◆ **What you have to do**
From the line below that contains "change=delete; old=black bikafesal;" to the line that contains "camera_right=-100 camera_up=0", repeat every line exactly, both ends included, and nothing else.

◆ **Data extract**
=== Begin Enclosure ===

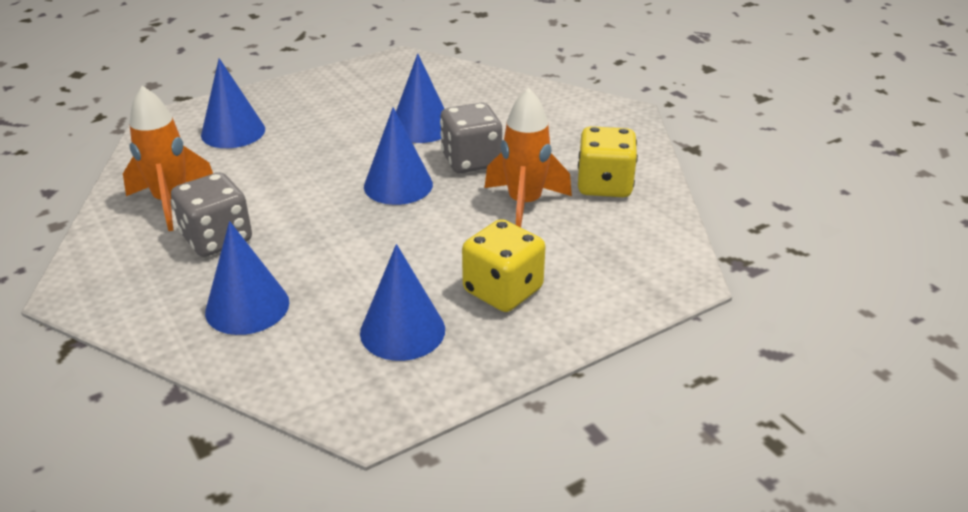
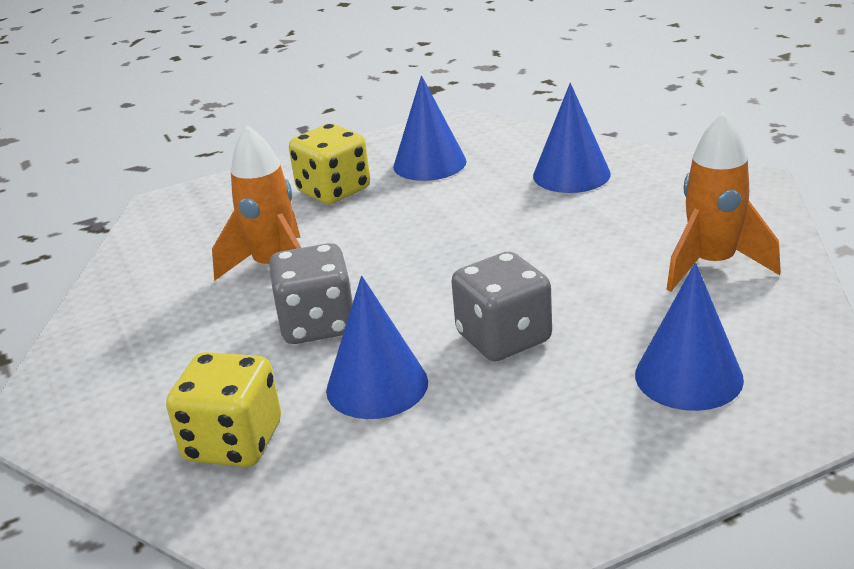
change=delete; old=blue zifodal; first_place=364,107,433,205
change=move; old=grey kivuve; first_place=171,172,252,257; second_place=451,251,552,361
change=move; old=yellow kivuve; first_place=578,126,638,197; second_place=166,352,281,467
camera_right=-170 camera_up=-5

=== End Enclosure ===
=== Begin Enclosure ===

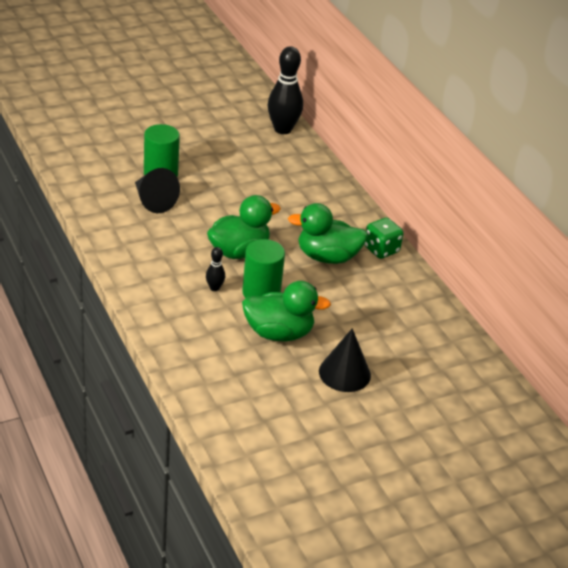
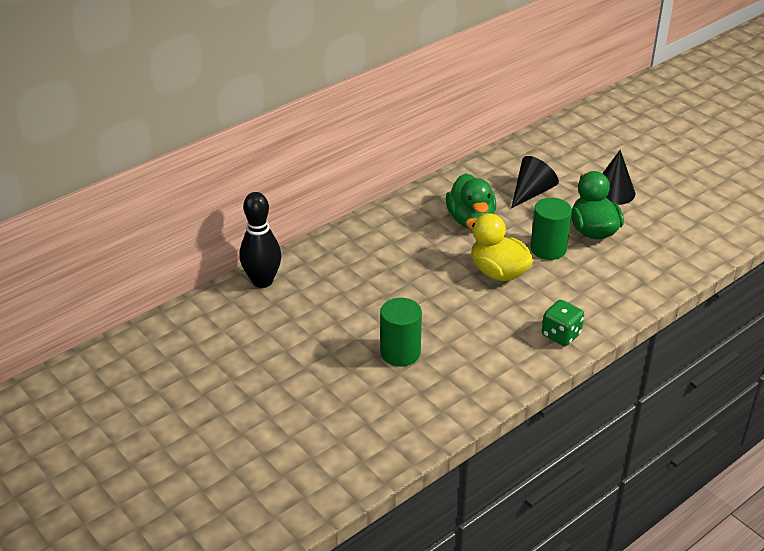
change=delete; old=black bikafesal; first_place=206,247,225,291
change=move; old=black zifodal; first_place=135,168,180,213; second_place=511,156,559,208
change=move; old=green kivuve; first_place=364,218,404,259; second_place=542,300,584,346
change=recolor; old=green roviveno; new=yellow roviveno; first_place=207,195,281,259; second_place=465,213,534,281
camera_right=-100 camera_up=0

=== End Enclosure ===

◆ **Response**
change=delete; old=black bikafesal; first_place=206,247,225,291
change=move; old=black zifodal; first_place=135,168,180,213; second_place=511,156,559,208
change=move; old=green kivuve; first_place=364,218,404,259; second_place=542,300,584,346
change=recolor; old=green roviveno; new=yellow roviveno; first_place=207,195,281,259; second_place=465,213,534,281
camera_right=-100 camera_up=0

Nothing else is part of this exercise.